[PROBLEM TO SOLVE] Nothing but the pictures is dropped; write out all the remaining data below exactly.

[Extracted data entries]
════
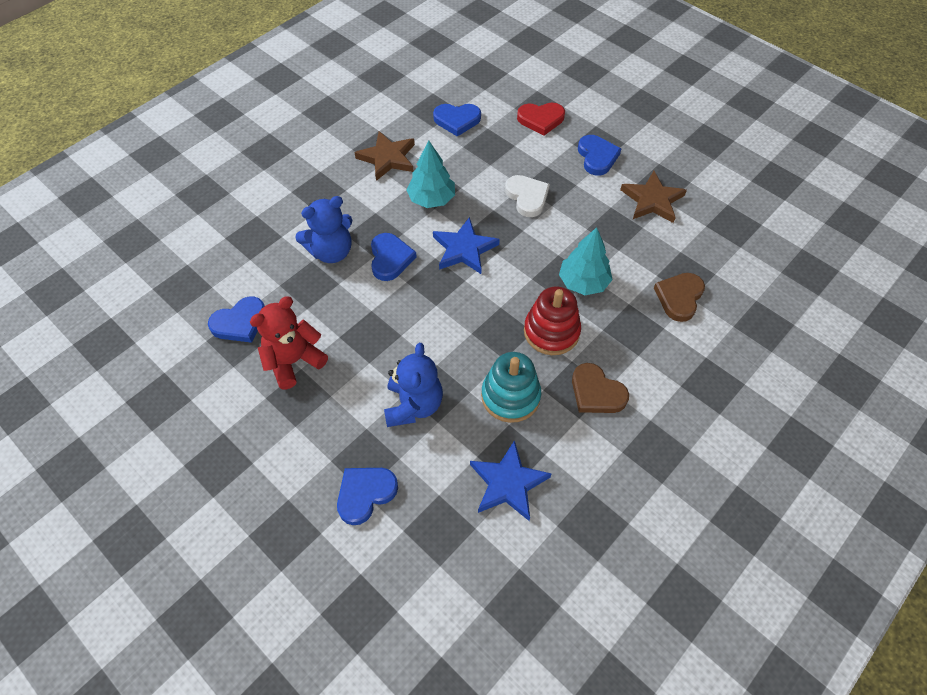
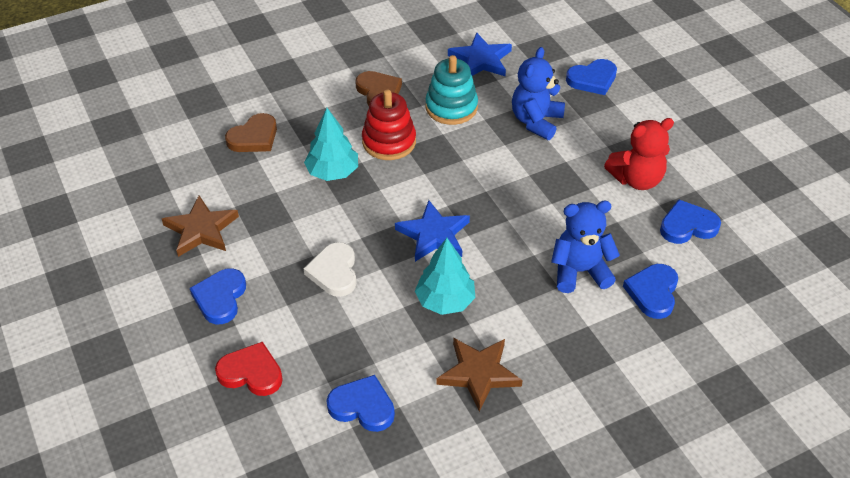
camera: 160 degrees left, 10 degrees down
(390, 258) = (517, 246): blue heart -> blue heart (653, 292)

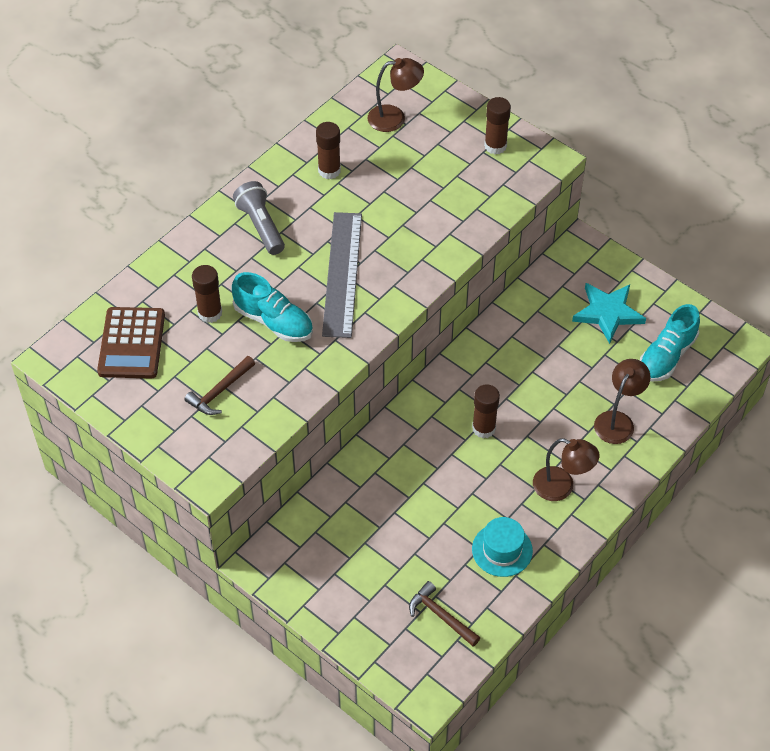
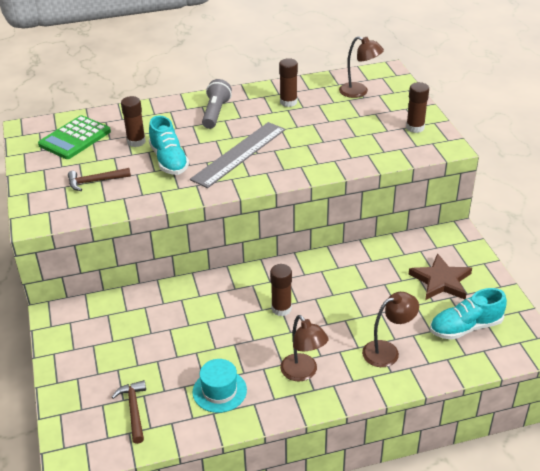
camera: 35 degrees right, 15 degrees down
(131, 343) = (75, 138): brown calculator -> green calculator
(608, 313) = (441, 281): turquoise star -> brown star

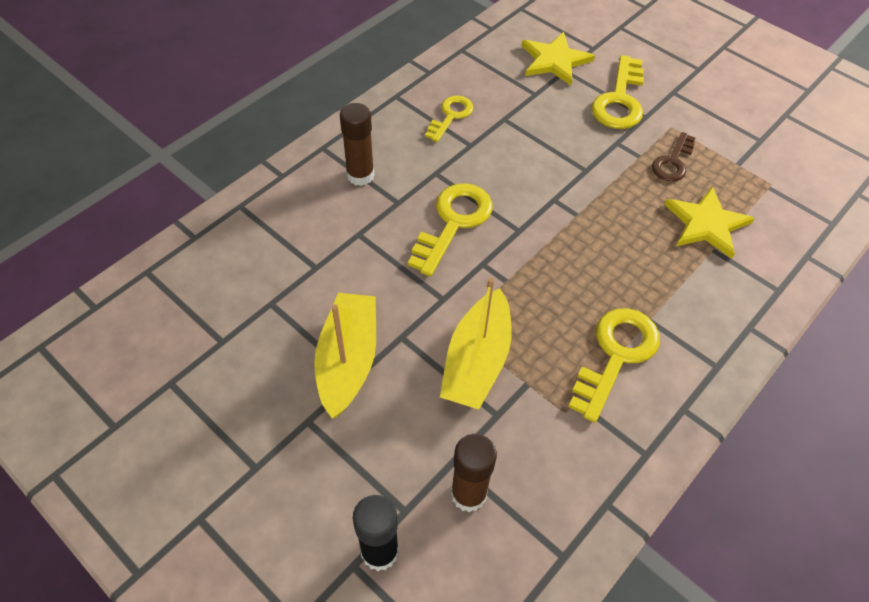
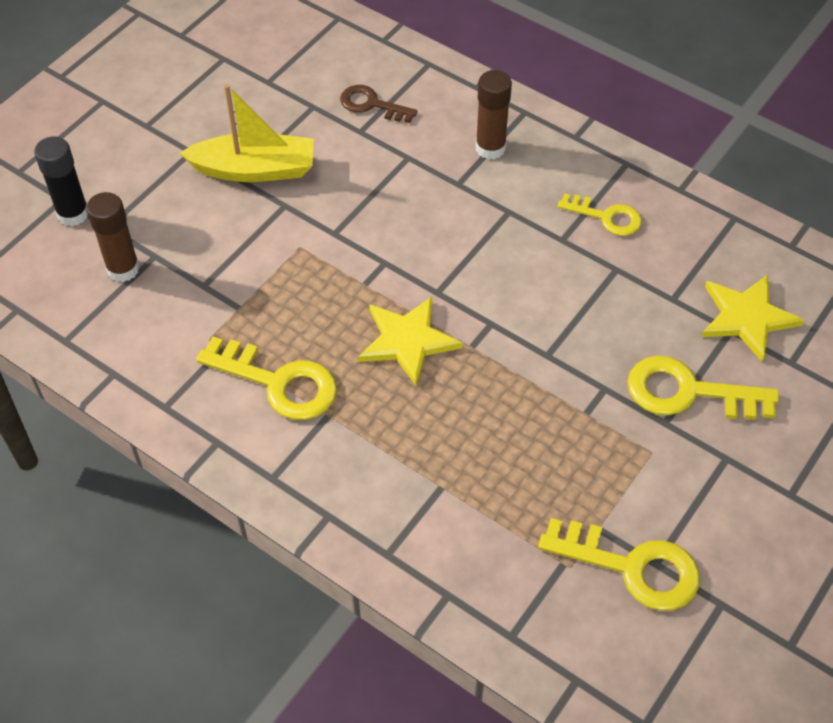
camera: 85 degrees right, 0 degrees up
(453, 223) = (437, 233): yellow key -> yellow key (631, 566)
(476, 361) = (262, 265): yellow boat -> none
(673, 162) = (584, 450): brown key -> brown key (372, 105)
(706, 224) = (482, 482): yellow star -> yellow star (407, 341)

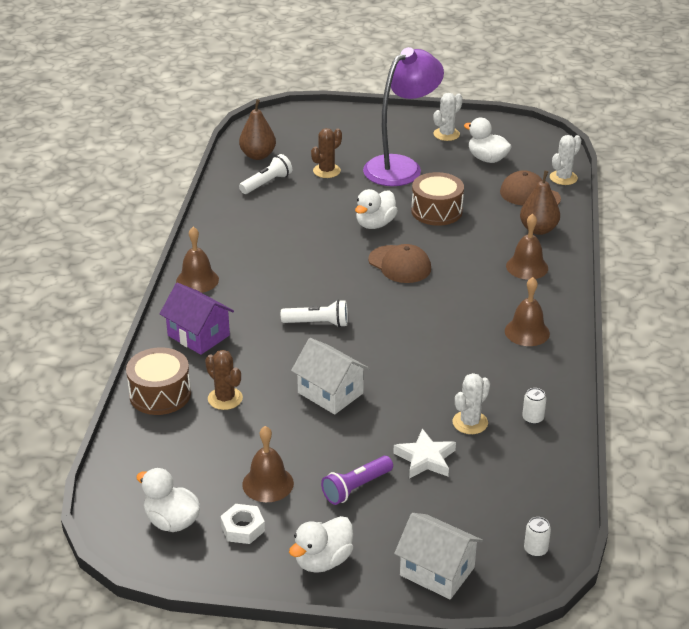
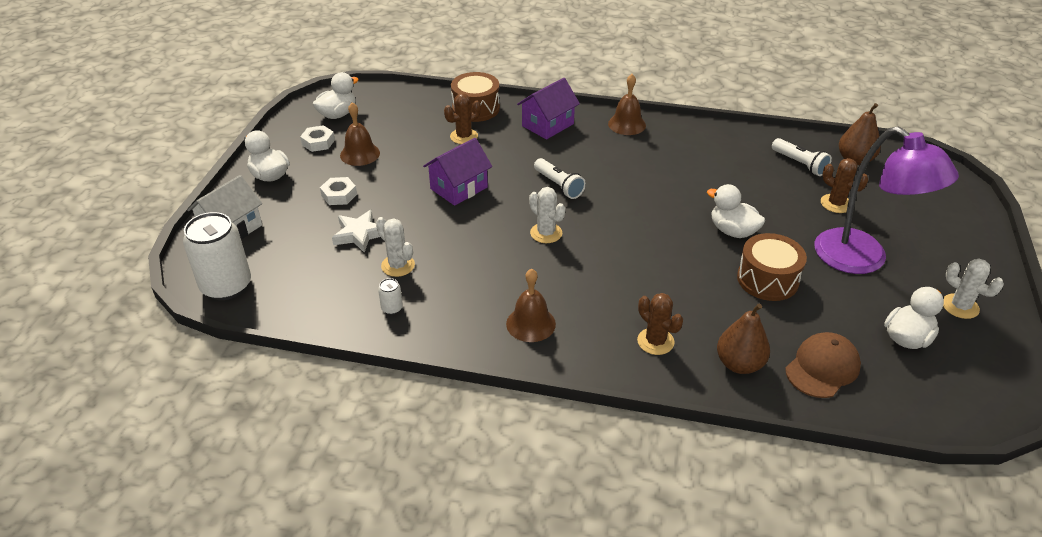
camera: 95 degrees right, 5 degrees up
(317, 323) = (558, 186): white flashlight -> white flashlight turned 45 degrees counterclockwise
(330, 393) = (459, 188): white house -> purple house
(356, 487) = (339, 195): purple flashlight -> white nut
(399, 264) = (656, 242): brown cap -> none
(527, 267) = (655, 341): brown bell -> brown cactus
(535, 549) = (226, 286): white can -> white can, size x2.42
(563, 178) = (878, 411): white cactus -> white cactus (546, 233)

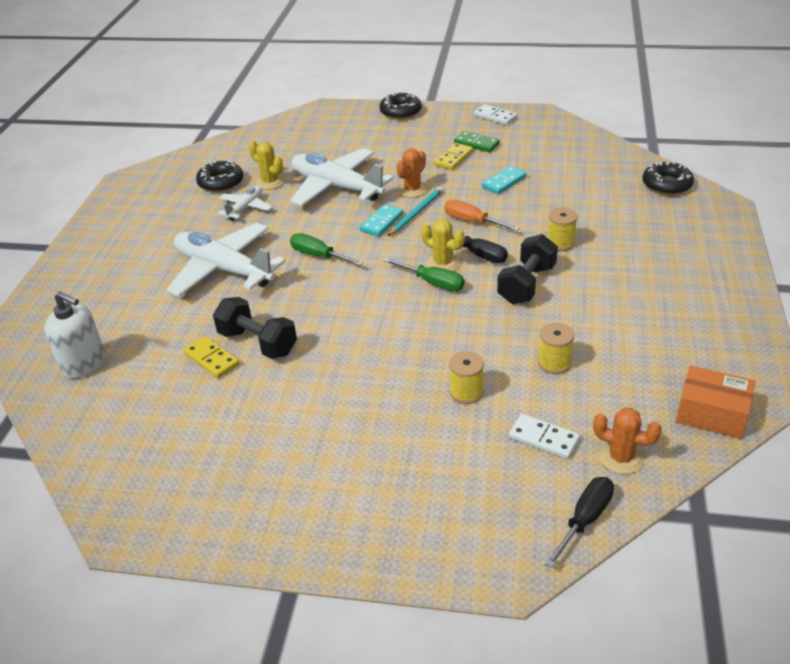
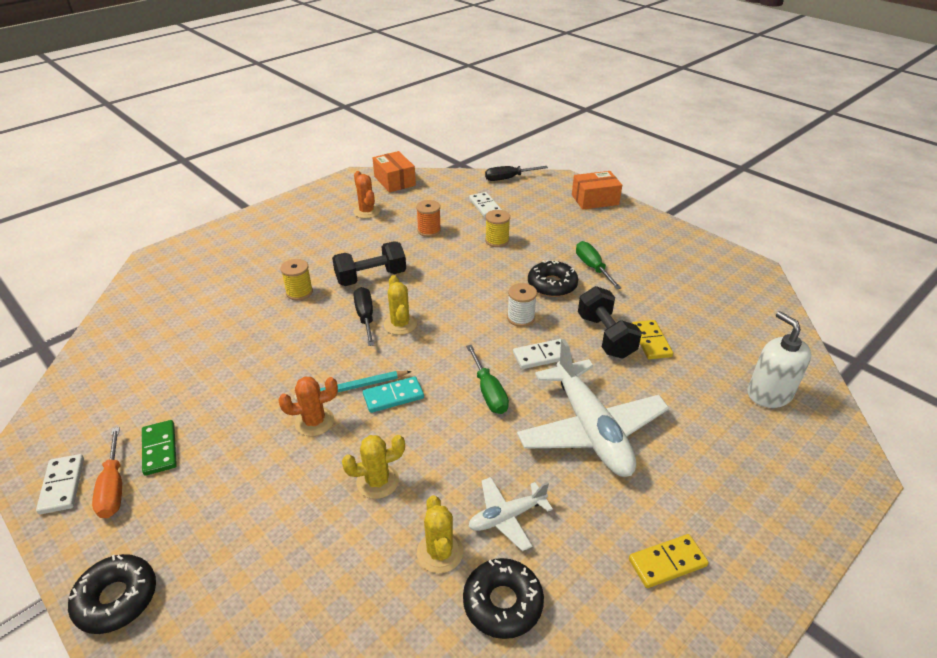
camera: 145 degrees left, 0 degrees up
(301, 298) = (541, 356): none -> white domino
(336, 187) = (377, 481): white plane -> yellow cactus
(349, 320) = (521, 318): none -> white spool
(417, 549) = (595, 200): none -> orange box
(433, 283) = (428, 313): green screwdriver -> green screwdriver (592, 267)
(453, 158) = (214, 441): yellow domino -> yellow domino (667, 562)
(472, 221) = (323, 349): orange screwdriver -> orange screwdriver (113, 487)
(504, 182) = (231, 375): turquoise domino -> none
(554, 363) = (429, 230): yellow spool -> orange spool
(621, 458) = (461, 186): orange cactus -> orange cactus (366, 211)
(666, 185) = (143, 293): black donut -> black donut (552, 285)

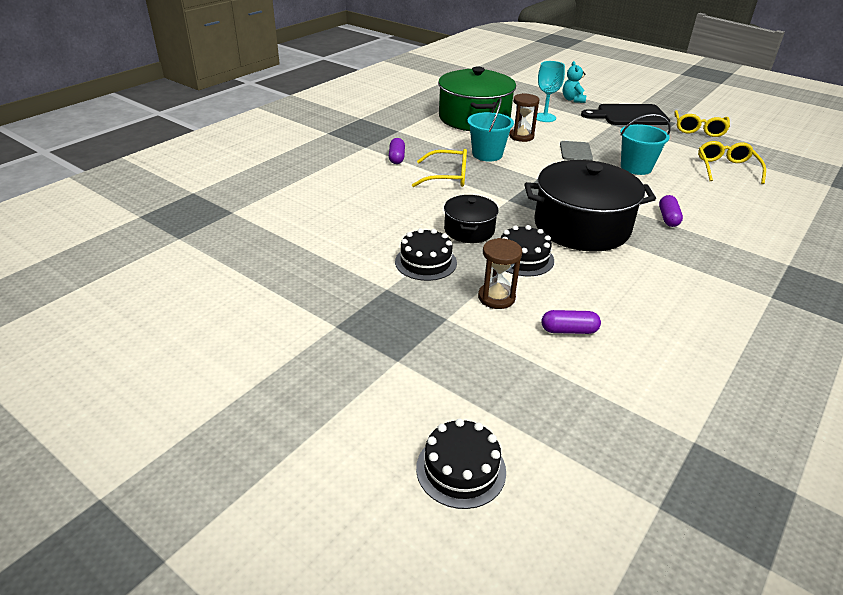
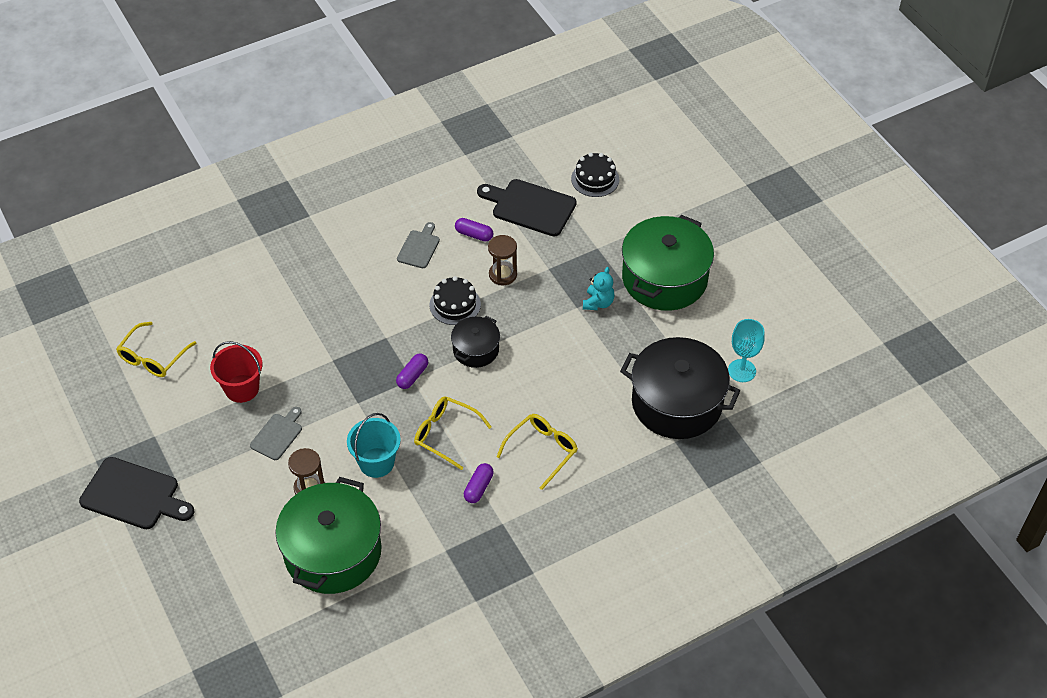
camera: 155 degrees left, 15 degrees up
(285, 348) = (664, 278): none -> green pot
(425, 262) = (533, 324): black cake -> none
(528, 388) = (530, 207): none -> black cutting board
(544, 117) = (243, 525): turquoise goblet -> turquoise goblet (742, 371)
(572, 100) = (162, 562): turquoise teddy bear -> turquoise teddy bear (598, 303)
(581, 226) = (377, 324): black pot -> black pot (677, 403)
(616, 299) = (419, 247): none -> grey cutting board
(636, 167) = (242, 388): turquoise bucket -> red bucket
(668, 218) = (293, 310): purple capsule -> purple capsule (412, 376)
(698, 130) = (89, 435): yellow glasses -> yellow glasses (542, 451)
════
[WRITTEN SOLUTION]
camera: 160 degrees left, 10 degrees down
(390, 258) = (517, 246): blue heart -> blue heart (653, 292)

camera: 35 degrees right, 15 degrees down
(131, 343) = (75, 138): brown calculator -> green calculator
(608, 313) = (441, 281): turquoise star -> brown star

camera: 85 degrees right, 0 degrees up
(453, 223) = (437, 233): yellow key -> yellow key (631, 566)
(476, 361) = (262, 265): yellow boat -> none
(673, 162) = (584, 450): brown key -> brown key (372, 105)
(706, 224) = (482, 482): yellow star -> yellow star (407, 341)

camera: 95 degrees right, 5 degrees up
(317, 323) = (558, 186): white flashlight -> white flashlight turned 45 degrees counterclockwise
(330, 393) = (459, 188): white house -> purple house
(356, 487) = (339, 195): purple flashlight -> white nut
(399, 264) = (656, 242): brown cap -> none
(527, 267) = (655, 341): brown bell -> brown cactus
(535, 549) = (226, 286): white can -> white can, size x2.42
(563, 178) = (878, 411): white cactus -> white cactus (546, 233)

camera: 145 degrees left, 0 degrees up
(301, 298) = (541, 356): none -> white domino
(336, 187) = (377, 481): white plane -> yellow cactus
(349, 320) = (521, 318): none -> white spool
(417, 549) = (595, 200): none -> orange box
(433, 283) = (428, 313): green screwdriver -> green screwdriver (592, 267)
(453, 158) = (214, 441): yellow domino -> yellow domino (667, 562)
(472, 221) = (323, 349): orange screwdriver -> orange screwdriver (113, 487)
(504, 182) = (231, 375): turquoise domino -> none
(554, 363) = (429, 230): yellow spool -> orange spool
(621, 458) = (461, 186): orange cactus -> orange cactus (366, 211)
(666, 185) = (143, 293): black donut -> black donut (552, 285)

camera: 155 degrees left, 15 degrees up
(285, 348) = (664, 278): none -> green pot
(425, 262) = (533, 324): black cake -> none
(528, 388) = (530, 207): none -> black cutting board
(544, 117) = (243, 525): turquoise goblet -> turquoise goblet (742, 371)
(572, 100) = (162, 562): turquoise teddy bear -> turquoise teddy bear (598, 303)
(581, 226) = (377, 324): black pot -> black pot (677, 403)
(616, 299) = (419, 247): none -> grey cutting board
(636, 167) = (242, 388): turquoise bucket -> red bucket
(668, 218) = (293, 310): purple capsule -> purple capsule (412, 376)
(698, 130) = (89, 435): yellow glasses -> yellow glasses (542, 451)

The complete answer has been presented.